Assignment →
Where a line of the listing below includes the word "shape", reproduce that line.

Information supplied →
____

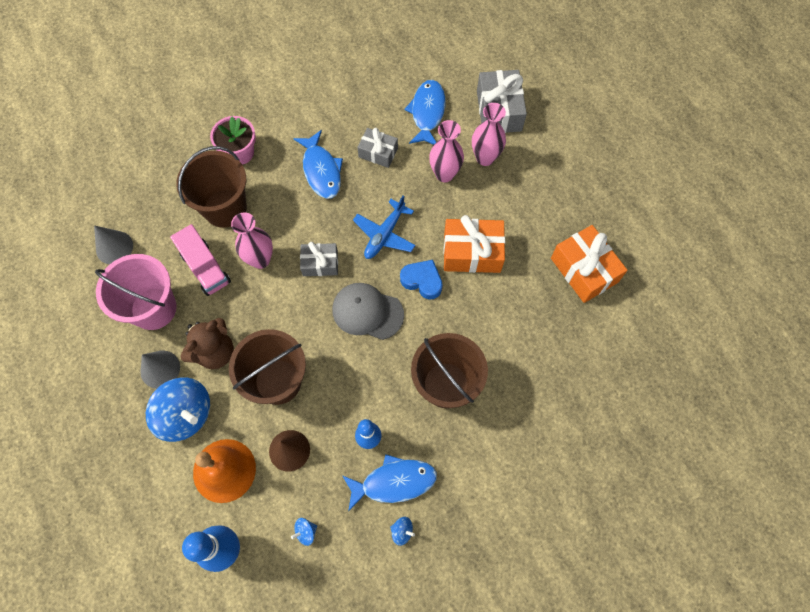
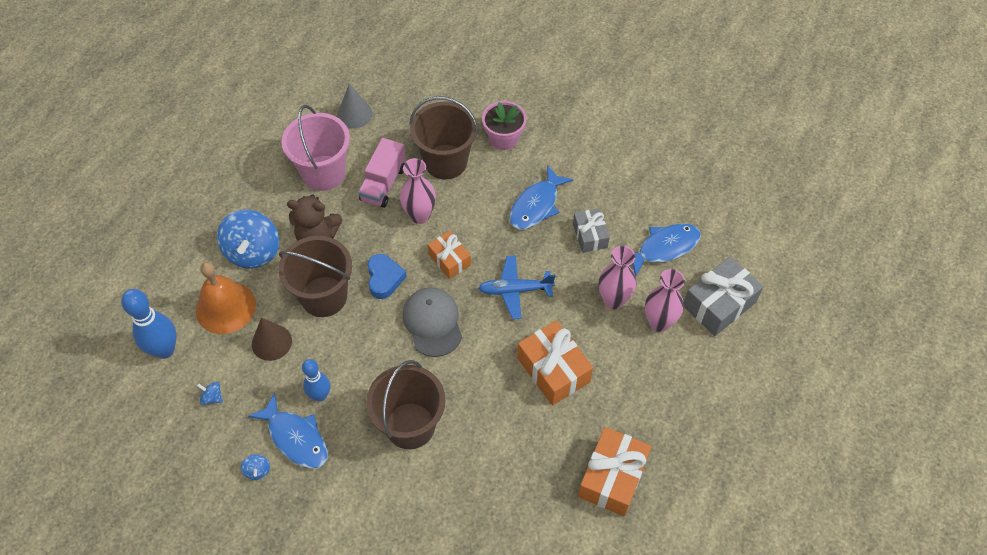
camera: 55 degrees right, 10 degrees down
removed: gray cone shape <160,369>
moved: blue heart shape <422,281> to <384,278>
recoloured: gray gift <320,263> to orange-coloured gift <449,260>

____

Output below →
removed: gray cone shape <160,369>
moved: blue heart shape <422,281> to <384,278>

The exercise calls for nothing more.